Task statement. Only the lines from the beginning of the listing below through the line with "The turquoise teddy" belong in the answer; please print them exactly and drop the pictures.

Given data.
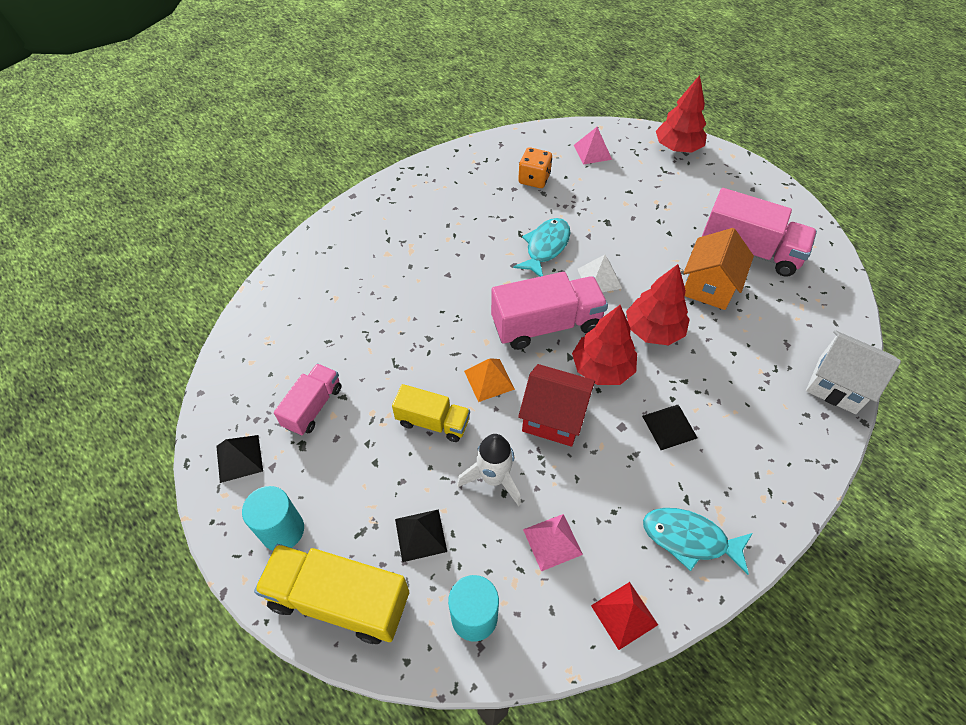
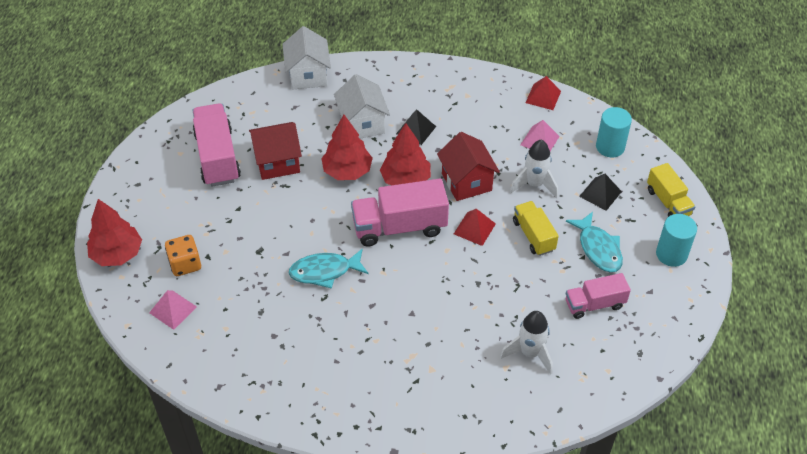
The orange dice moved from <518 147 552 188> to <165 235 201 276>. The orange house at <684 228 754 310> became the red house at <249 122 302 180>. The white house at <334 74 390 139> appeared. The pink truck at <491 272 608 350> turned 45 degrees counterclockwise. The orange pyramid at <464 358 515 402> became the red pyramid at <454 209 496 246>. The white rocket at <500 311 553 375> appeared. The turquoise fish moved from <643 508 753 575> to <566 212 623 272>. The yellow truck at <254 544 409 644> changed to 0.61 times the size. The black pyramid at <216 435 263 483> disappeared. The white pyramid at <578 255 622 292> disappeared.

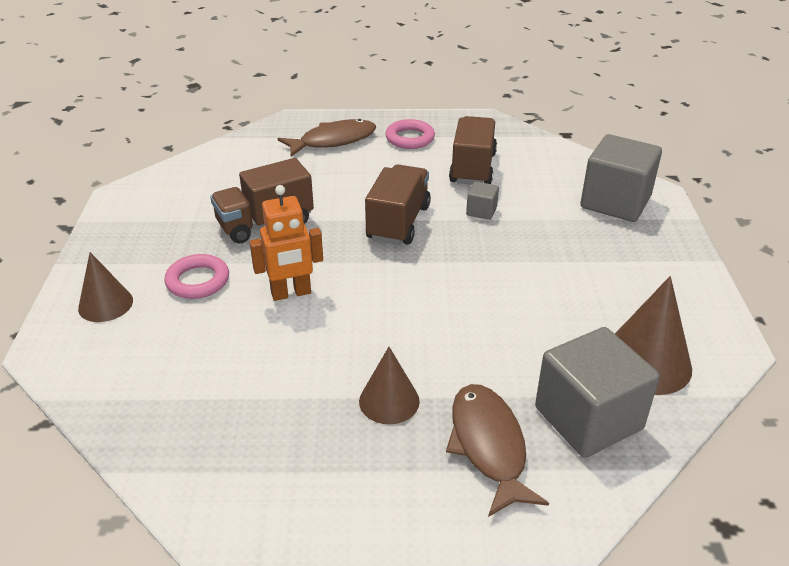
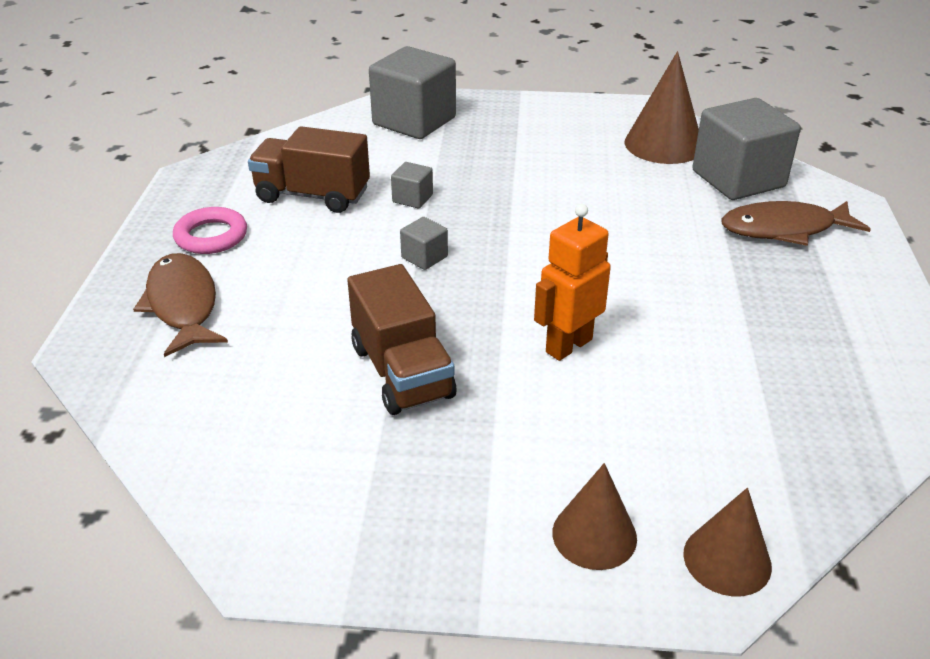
The brown truck at <365 165 431 245> was replaced by the grey cube at <400 217 448 270>. The orange robot at <250 185 323 301> turned 120 degrees counterclockwise. The brown cone moved from <359 347 420 424> to <683 488 772 597>. The pink ring at <164 254 229 299> disappeared.

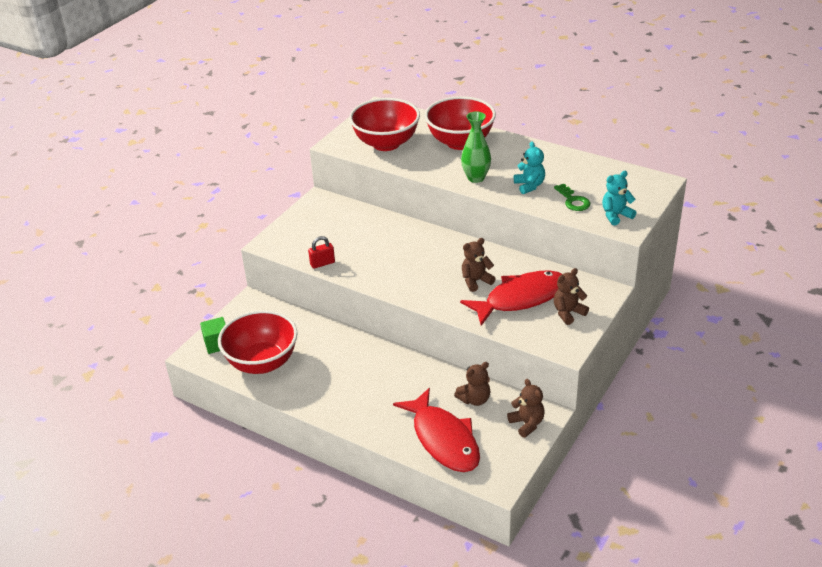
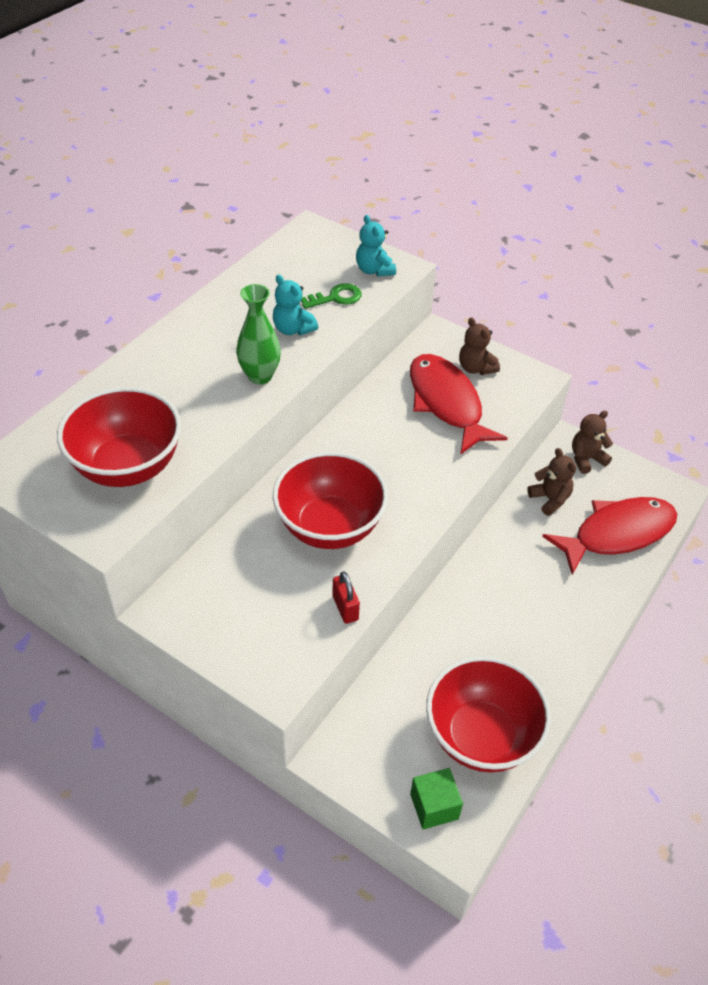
The turquoise teddy bear at <514 141 545 194> turned 120 degrees counterclockwise. The red bowl moved from <425 96 496 150> to <273 452 388 549>. The brown teddy bear at <462 238 496 292> disappeared.

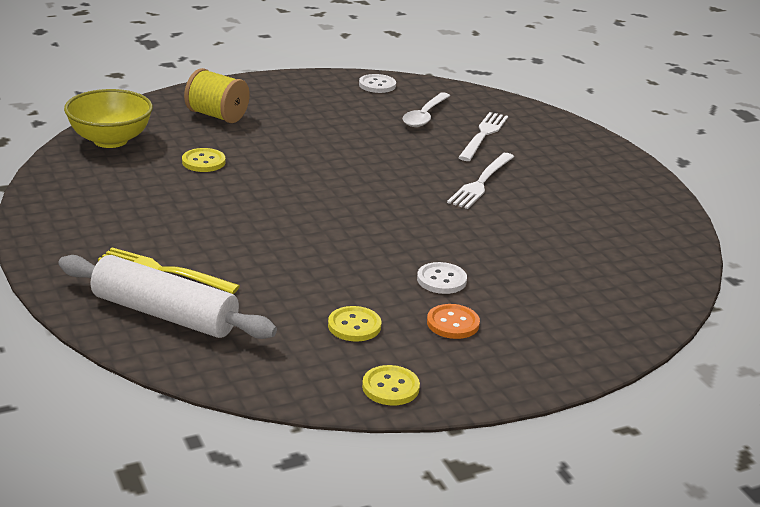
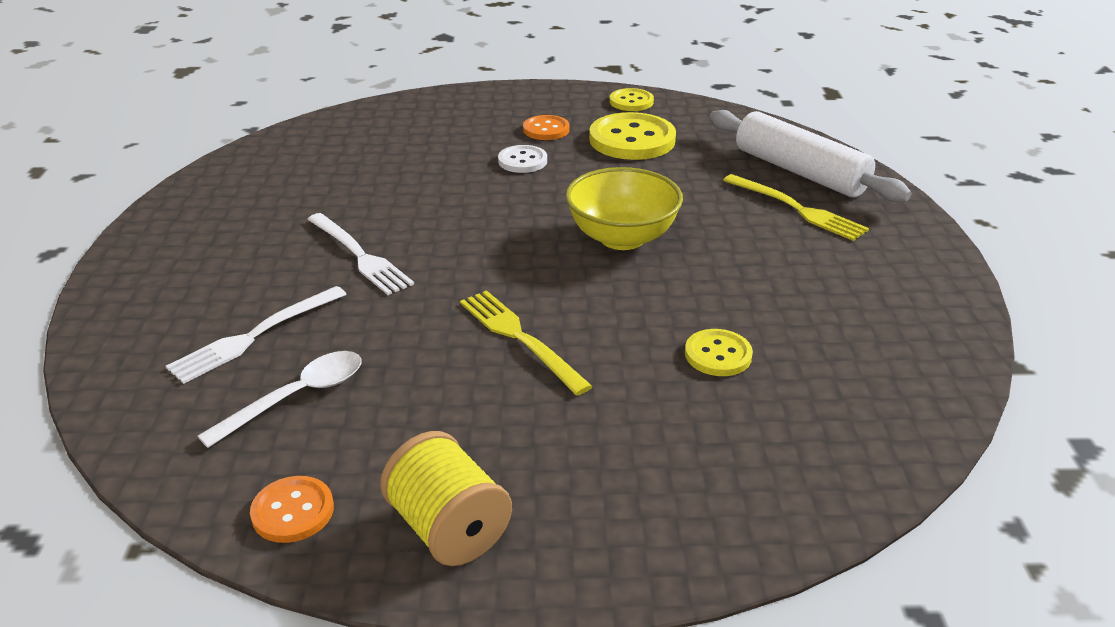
The white button at <359 74 396 93> became the orange button at <250 476 334 543>. The white fork at <447 153 514 209> turned 90 degrees clockwise. The yellow spool moved from <184 68 250 123> to <380 431 512 566>. The yellow fork at <460 290 593 395> appeared. The yellow bowl moved from <64 89 153 148> to <566 167 683 250>. The yellow button at <328 306 381 342> changed to 1.81 times the size.

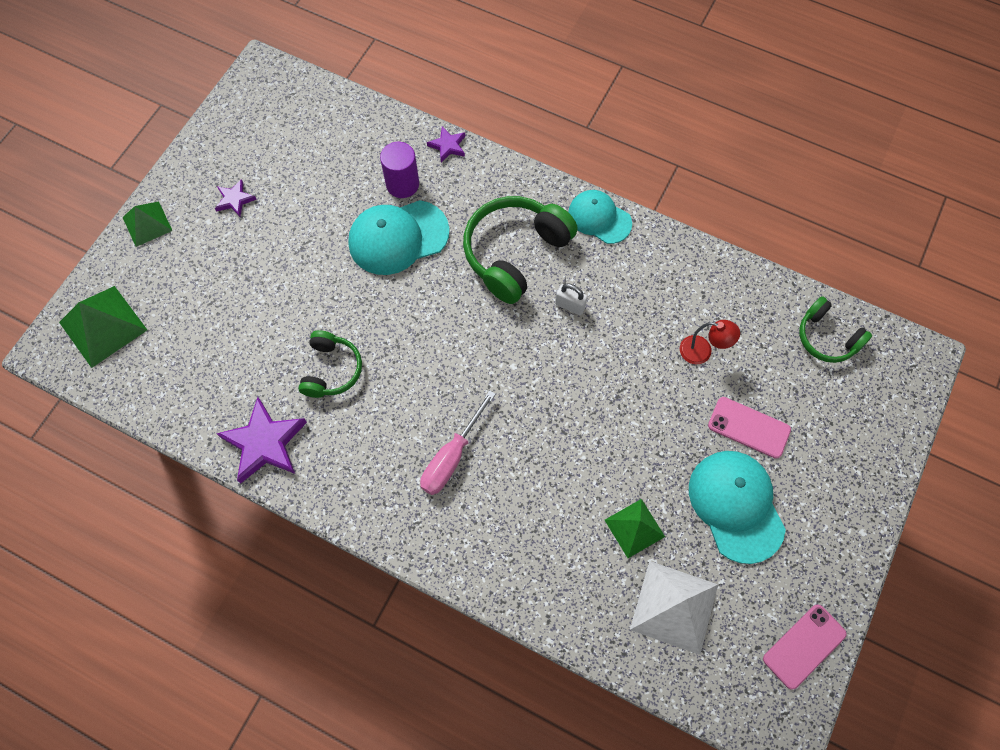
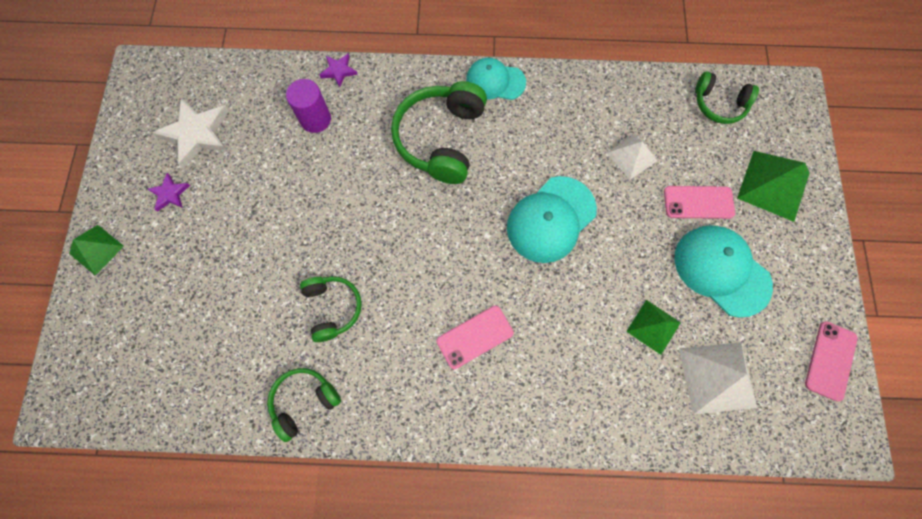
The white star at <152 98 229 168> appeared. The purple star at <216 397 307 484> was replaced by the green headphones at <267 368 341 442>. The pink screwdriver at <420 390 496 495> was replaced by the pink phone at <437 306 514 369>. The turquoise cap moved from <348 200 449 275> to <507 176 597 263>. The red lamp at <680 320 740 364> was replaced by the white pyramid at <607 135 657 180>. The green pyramid moved from <59 286 147 368> to <737 151 809 222>. The white padlock at <555 283 587 315> disappeared.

Answer to this task.
The orange dice moved from <518 147 552 188> to <165 235 201 276>. The orange house at <684 228 754 310> became the red house at <249 122 302 180>. The white house at <334 74 390 139> appeared. The pink truck at <491 272 608 350> turned 45 degrees counterclockwise. The orange pyramid at <464 358 515 402> became the red pyramid at <454 209 496 246>. The white rocket at <500 311 553 375> appeared. The turquoise fish moved from <643 508 753 575> to <566 212 623 272>. The yellow truck at <254 544 409 644> changed to 0.61 times the size. The black pyramid at <216 435 263 483> disappeared. The white pyramid at <578 255 622 292> disappeared.

The brown truck at <365 165 431 245> was replaced by the grey cube at <400 217 448 270>. The orange robot at <250 185 323 301> turned 120 degrees counterclockwise. The brown cone moved from <359 347 420 424> to <683 488 772 597>. The pink ring at <164 254 229 299> disappeared.

The turquoise teddy bear at <514 141 545 194> turned 120 degrees counterclockwise. The red bowl moved from <425 96 496 150> to <273 452 388 549>. The brown teddy bear at <462 238 496 292> disappeared.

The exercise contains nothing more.